### [ENTRIES PROVIDED]
[Start of Attachment]

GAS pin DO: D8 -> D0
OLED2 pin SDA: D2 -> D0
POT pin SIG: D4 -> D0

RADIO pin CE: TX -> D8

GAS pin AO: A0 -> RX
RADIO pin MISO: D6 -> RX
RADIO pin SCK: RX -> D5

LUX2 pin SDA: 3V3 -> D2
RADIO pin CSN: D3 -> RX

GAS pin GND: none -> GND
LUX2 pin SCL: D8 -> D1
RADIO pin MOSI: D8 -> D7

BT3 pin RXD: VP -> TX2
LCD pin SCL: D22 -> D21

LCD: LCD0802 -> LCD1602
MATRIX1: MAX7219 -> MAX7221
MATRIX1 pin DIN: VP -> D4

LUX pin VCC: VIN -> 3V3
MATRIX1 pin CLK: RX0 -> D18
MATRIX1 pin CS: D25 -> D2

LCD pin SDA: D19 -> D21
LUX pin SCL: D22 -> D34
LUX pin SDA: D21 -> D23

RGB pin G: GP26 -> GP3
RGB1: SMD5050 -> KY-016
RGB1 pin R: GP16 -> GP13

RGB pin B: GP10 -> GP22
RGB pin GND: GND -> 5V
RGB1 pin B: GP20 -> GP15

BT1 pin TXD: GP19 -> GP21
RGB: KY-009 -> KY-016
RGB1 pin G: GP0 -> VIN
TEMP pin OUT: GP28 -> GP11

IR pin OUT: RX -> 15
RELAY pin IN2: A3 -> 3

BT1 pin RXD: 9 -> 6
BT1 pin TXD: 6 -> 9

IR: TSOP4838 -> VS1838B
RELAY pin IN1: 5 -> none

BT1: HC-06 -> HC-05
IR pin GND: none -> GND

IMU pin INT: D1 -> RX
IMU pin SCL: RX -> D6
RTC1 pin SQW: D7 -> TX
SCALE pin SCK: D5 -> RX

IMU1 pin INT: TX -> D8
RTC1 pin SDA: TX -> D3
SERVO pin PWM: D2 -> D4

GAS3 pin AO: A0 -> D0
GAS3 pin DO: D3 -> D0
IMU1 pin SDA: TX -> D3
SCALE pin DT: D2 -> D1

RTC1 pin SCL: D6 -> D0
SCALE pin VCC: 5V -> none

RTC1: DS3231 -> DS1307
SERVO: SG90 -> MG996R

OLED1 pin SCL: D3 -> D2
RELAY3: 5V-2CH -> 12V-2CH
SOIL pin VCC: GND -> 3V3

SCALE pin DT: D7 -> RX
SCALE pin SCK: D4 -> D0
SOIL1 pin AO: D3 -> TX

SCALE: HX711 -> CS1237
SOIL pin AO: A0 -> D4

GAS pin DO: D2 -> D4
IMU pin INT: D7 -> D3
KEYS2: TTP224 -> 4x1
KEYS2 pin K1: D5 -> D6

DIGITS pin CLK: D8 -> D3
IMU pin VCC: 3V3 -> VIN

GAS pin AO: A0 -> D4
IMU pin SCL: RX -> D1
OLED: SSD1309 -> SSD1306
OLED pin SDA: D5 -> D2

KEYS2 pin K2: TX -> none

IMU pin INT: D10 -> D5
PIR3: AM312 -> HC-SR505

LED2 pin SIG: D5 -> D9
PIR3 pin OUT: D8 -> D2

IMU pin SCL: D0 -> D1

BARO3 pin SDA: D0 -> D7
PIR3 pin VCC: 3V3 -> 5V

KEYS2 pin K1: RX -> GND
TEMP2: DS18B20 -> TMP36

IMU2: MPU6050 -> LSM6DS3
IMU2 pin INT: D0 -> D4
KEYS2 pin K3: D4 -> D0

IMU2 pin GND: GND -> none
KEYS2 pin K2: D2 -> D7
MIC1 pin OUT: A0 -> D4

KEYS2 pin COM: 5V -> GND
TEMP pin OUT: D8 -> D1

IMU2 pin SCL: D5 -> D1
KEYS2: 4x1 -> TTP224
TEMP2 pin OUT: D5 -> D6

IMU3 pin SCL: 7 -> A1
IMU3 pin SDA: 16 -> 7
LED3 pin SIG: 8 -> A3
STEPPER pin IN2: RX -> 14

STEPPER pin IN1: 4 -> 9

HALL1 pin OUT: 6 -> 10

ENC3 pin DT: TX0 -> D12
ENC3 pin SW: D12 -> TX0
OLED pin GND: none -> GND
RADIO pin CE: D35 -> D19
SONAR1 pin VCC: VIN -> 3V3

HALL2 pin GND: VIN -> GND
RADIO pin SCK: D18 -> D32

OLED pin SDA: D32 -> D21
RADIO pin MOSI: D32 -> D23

[End of Attachment]

Precisely the lines between those holding "IMU pin INT: D1 -> RX" and "KEYS2 pin K3: D4 -> D0", inclusive, are to be reproduced from the listing above, with nothing added.

### [ANSWER BOX]
IMU pin INT: D1 -> RX
IMU pin SCL: RX -> D6
RTC1 pin SQW: D7 -> TX
SCALE pin SCK: D5 -> RX

IMU1 pin INT: TX -> D8
RTC1 pin SDA: TX -> D3
SERVO pin PWM: D2 -> D4

GAS3 pin AO: A0 -> D0
GAS3 pin DO: D3 -> D0
IMU1 pin SDA: TX -> D3
SCALE pin DT: D2 -> D1

RTC1 pin SCL: D6 -> D0
SCALE pin VCC: 5V -> none

RTC1: DS3231 -> DS1307
SERVO: SG90 -> MG996R

OLED1 pin SCL: D3 -> D2
RELAY3: 5V-2CH -> 12V-2CH
SOIL pin VCC: GND -> 3V3

SCALE pin DT: D7 -> RX
SCALE pin SCK: D4 -> D0
SOIL1 pin AO: D3 -> TX

SCALE: HX711 -> CS1237
SOIL pin AO: A0 -> D4

GAS pin DO: D2 -> D4
IMU pin INT: D7 -> D3
KEYS2: TTP224 -> 4x1
KEYS2 pin K1: D5 -> D6

DIGITS pin CLK: D8 -> D3
IMU pin VCC: 3V3 -> VIN

GAS pin AO: A0 -> D4
IMU pin SCL: RX -> D1
OLED: SSD1309 -> SSD1306
OLED pin SDA: D5 -> D2

KEYS2 pin K2: TX -> none

IMU pin INT: D10 -> D5
PIR3: AM312 -> HC-SR505

LED2 pin SIG: D5 -> D9
PIR3 pin OUT: D8 -> D2

IMU pin SCL: D0 -> D1

BARO3 pin SDA: D0 -> D7
PIR3 pin VCC: 3V3 -> 5V

KEYS2 pin K1: RX -> GND
TEMP2: DS18B20 -> TMP36

IMU2: MPU6050 -> LSM6DS3
IMU2 pin INT: D0 -> D4
KEYS2 pin K3: D4 -> D0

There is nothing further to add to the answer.